### EXERCISE REQUIREMENTS
Everything in the records below goes into the copy exactly, except the pictures.

----

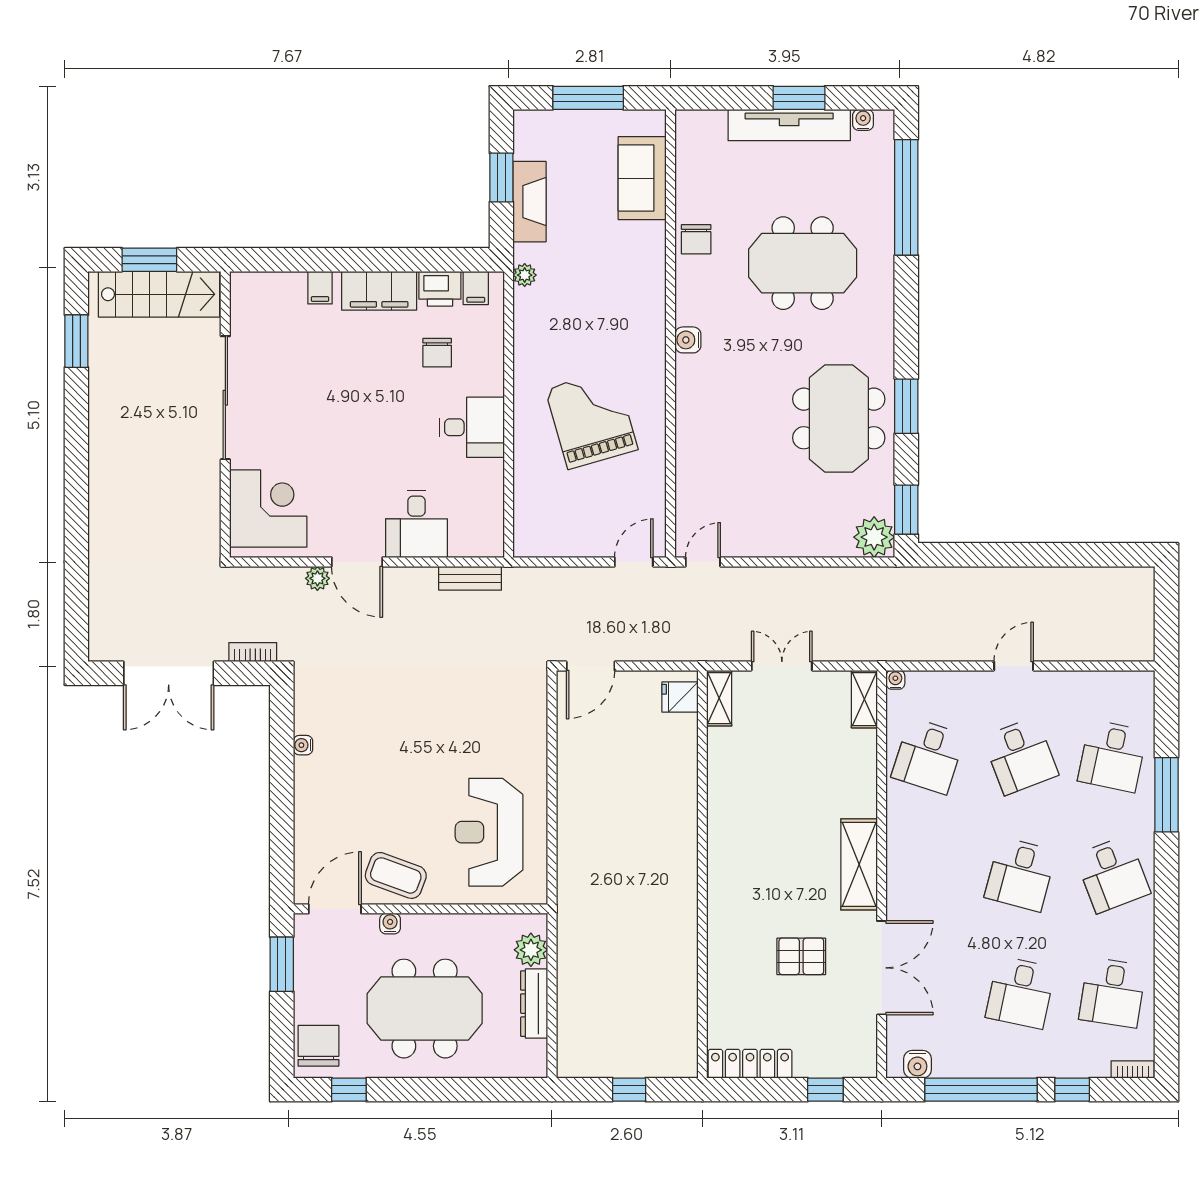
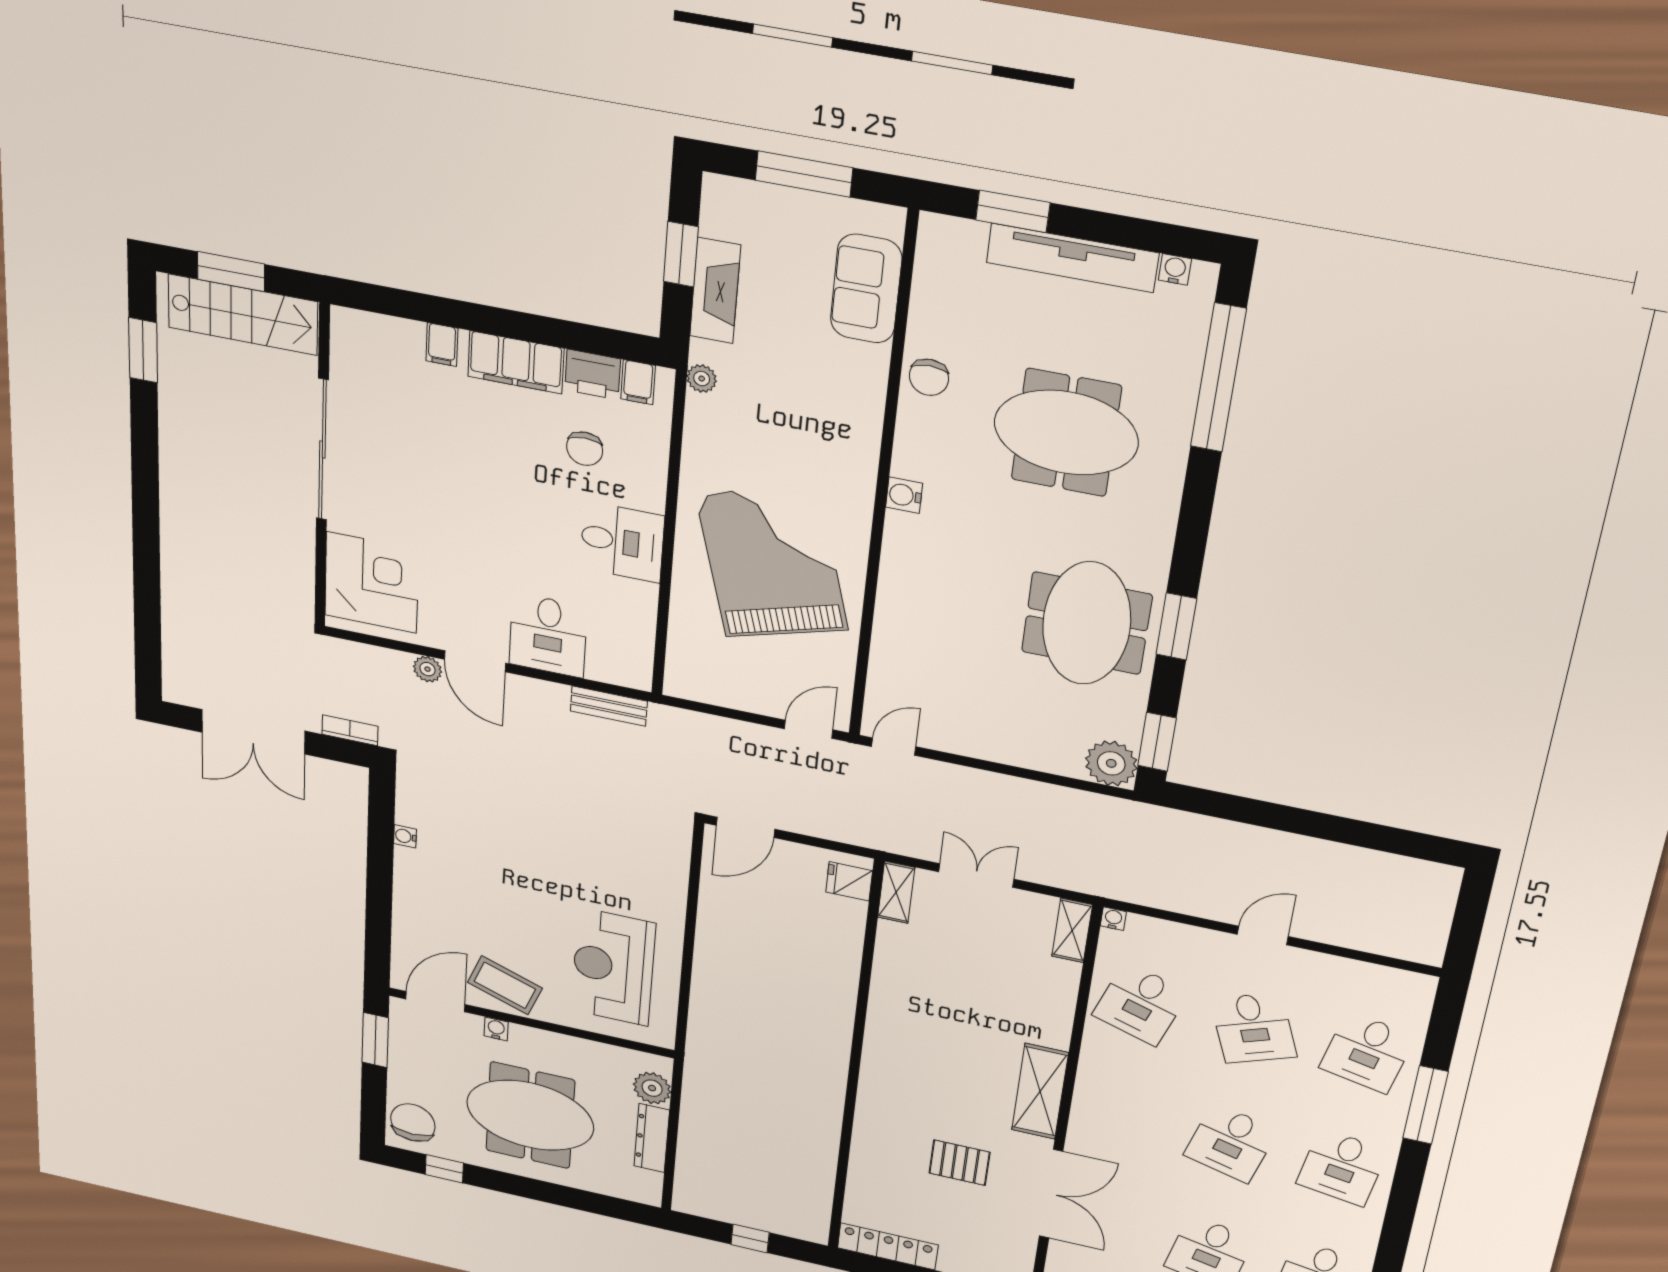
window: (799, 98) -> (1013, 211), moved
grand piano: (592, 419) -> (772, 562), width x1.37, depth x1.48
desk: (1113, 874) -> (1342, 1167), turned 30

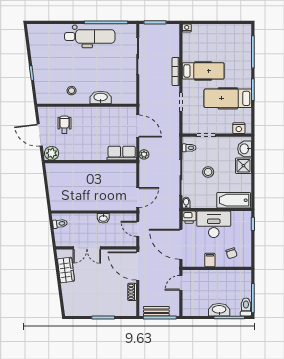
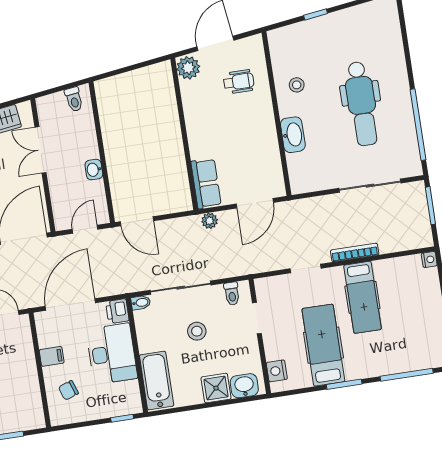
dental chair: (90, 36) -> (362, 104), moved

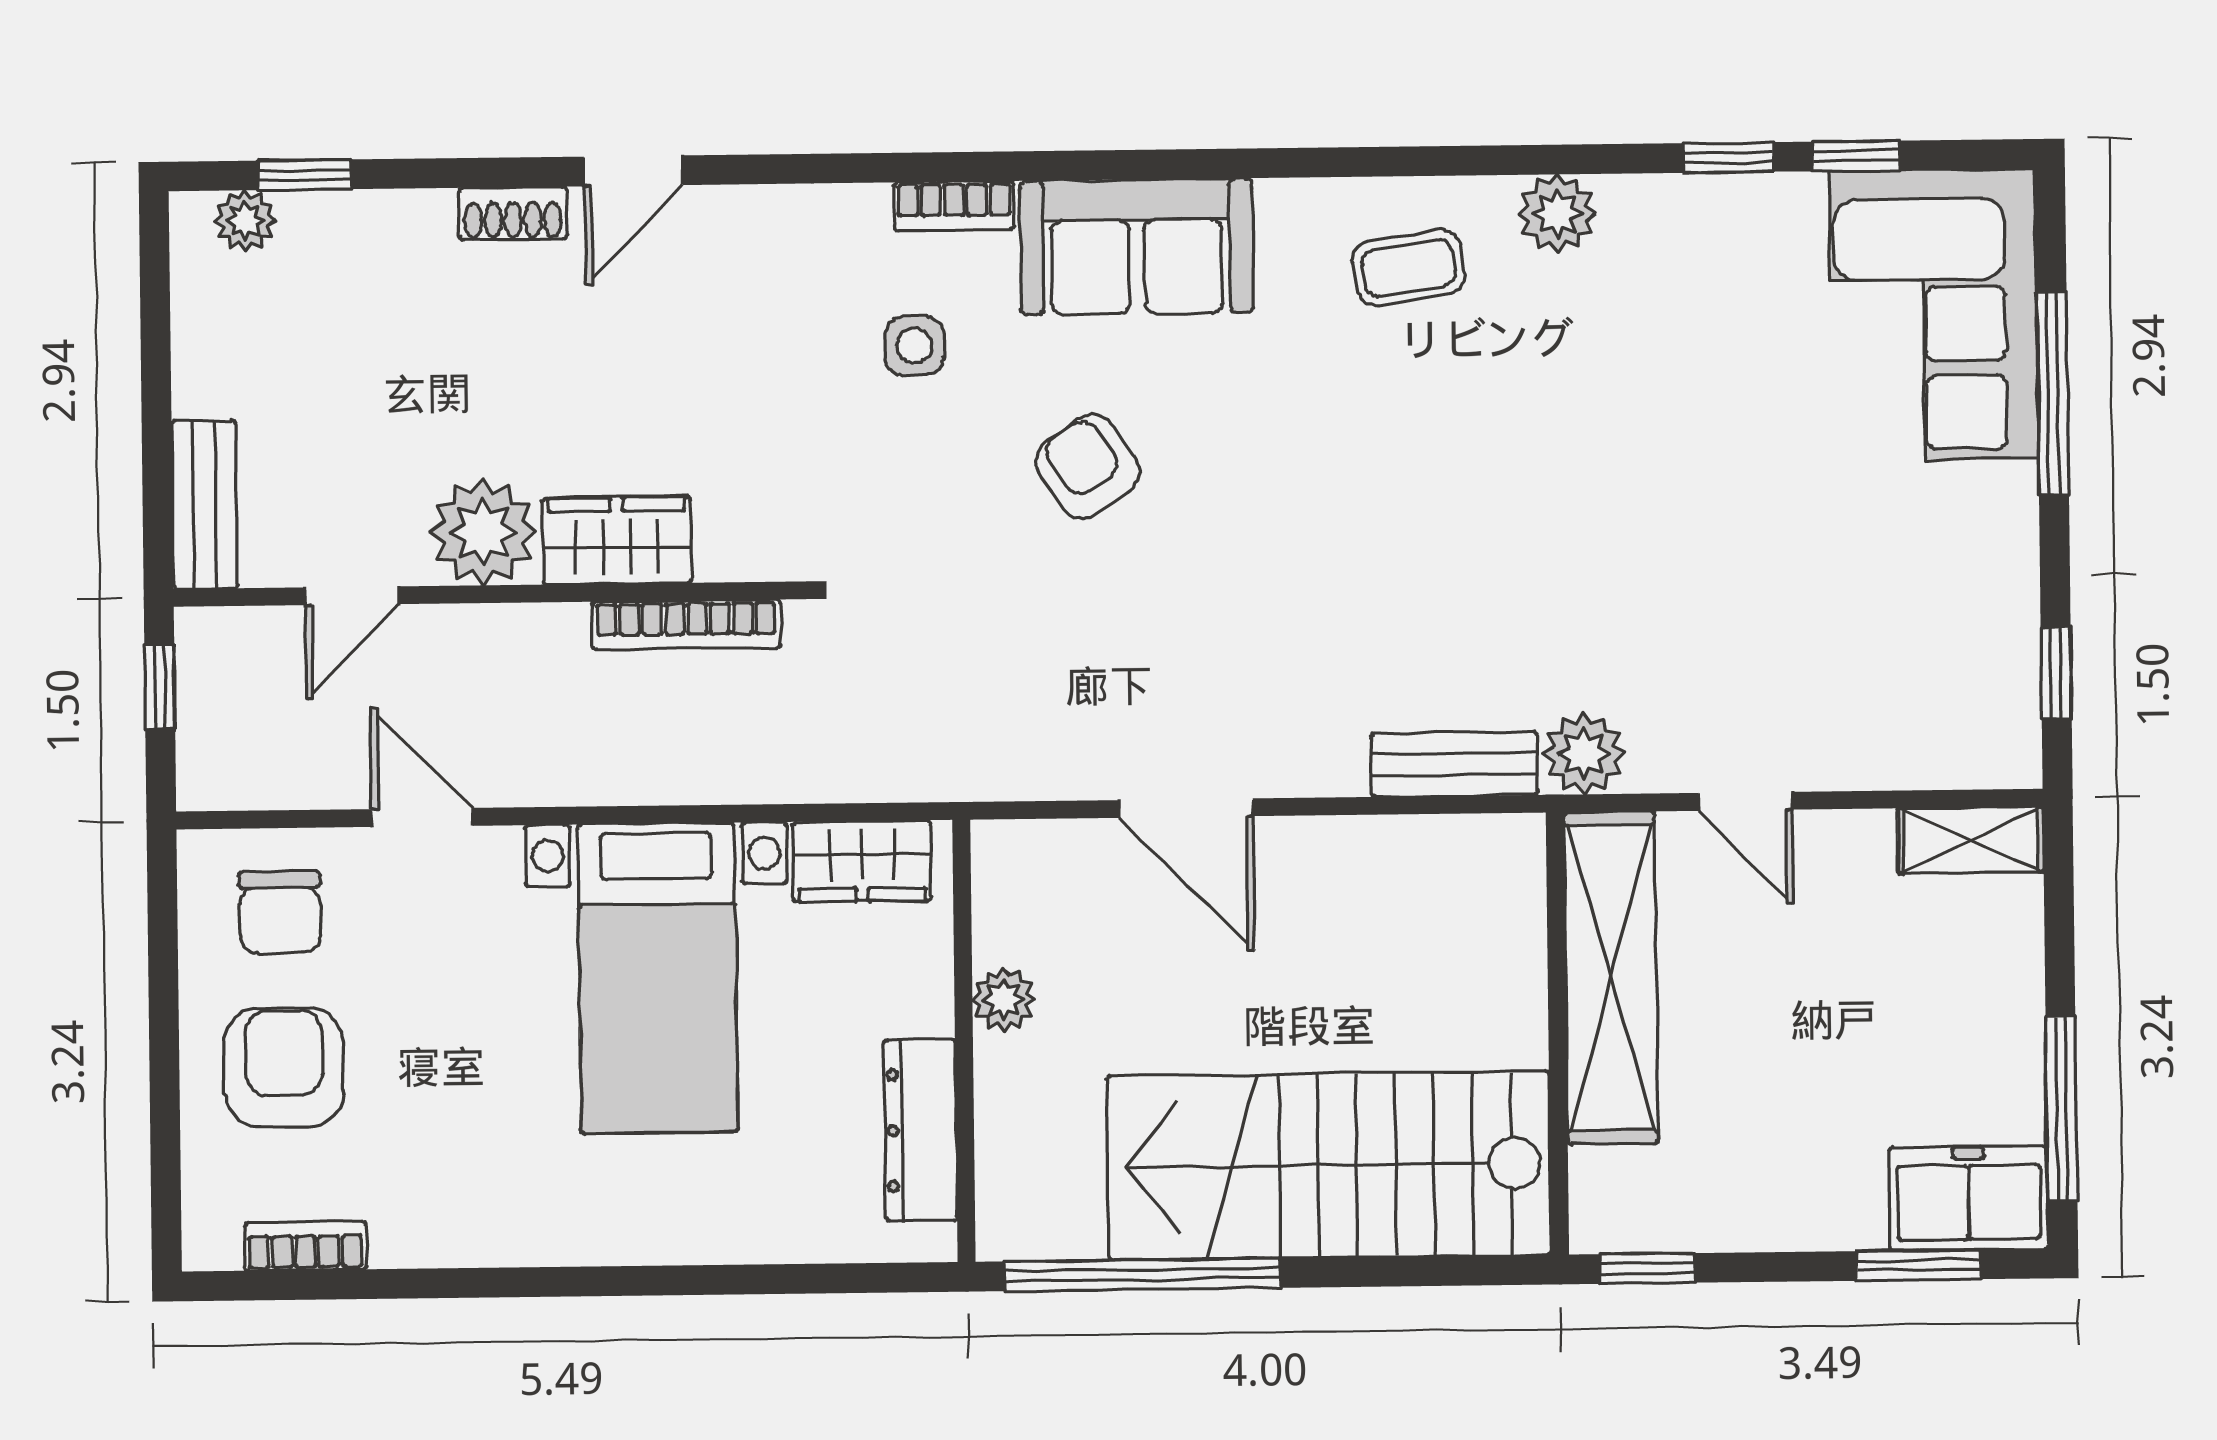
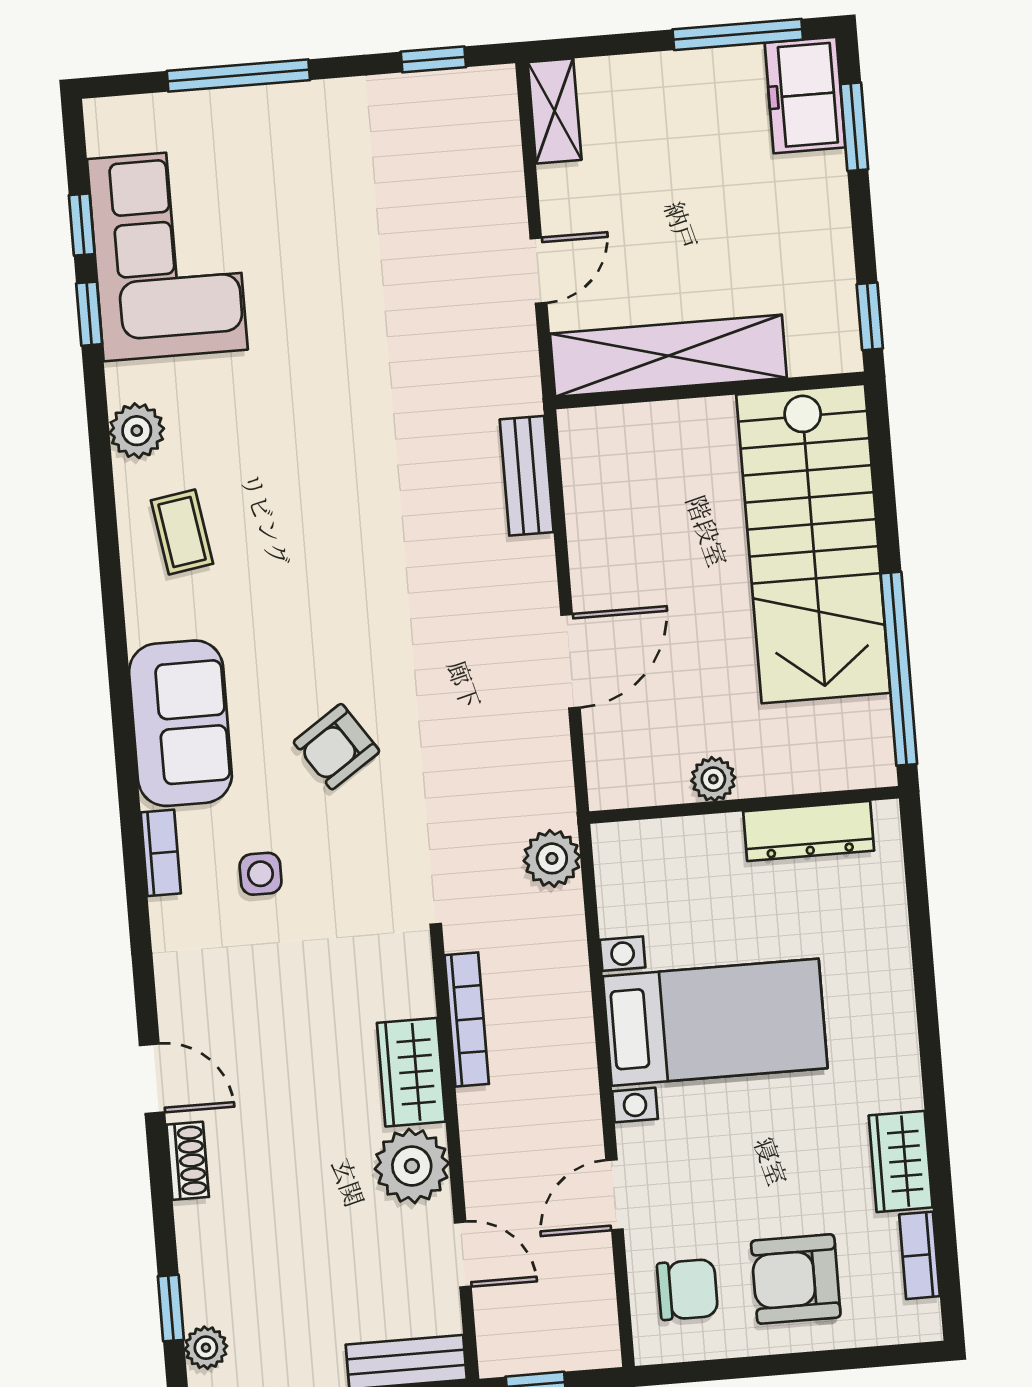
corner sofa: (1934, 315) -> (167, 254), moved, turned -90
plant: (1584, 754) -> (552, 858), moved
wardrobe: (862, 861) -> (901, 1161), moved, turned 180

----

### TASK ANSWER
window: (799, 98) -> (1013, 211), moved
grand piano: (592, 419) -> (772, 562), width x1.37, depth x1.48
desk: (1113, 874) -> (1342, 1167), turned 30

dental chair: (90, 36) -> (362, 104), moved

corner sofa: (1934, 315) -> (167, 254), moved, turned -90
plant: (1584, 754) -> (552, 858), moved
wardrobe: (862, 861) -> (901, 1161), moved, turned 180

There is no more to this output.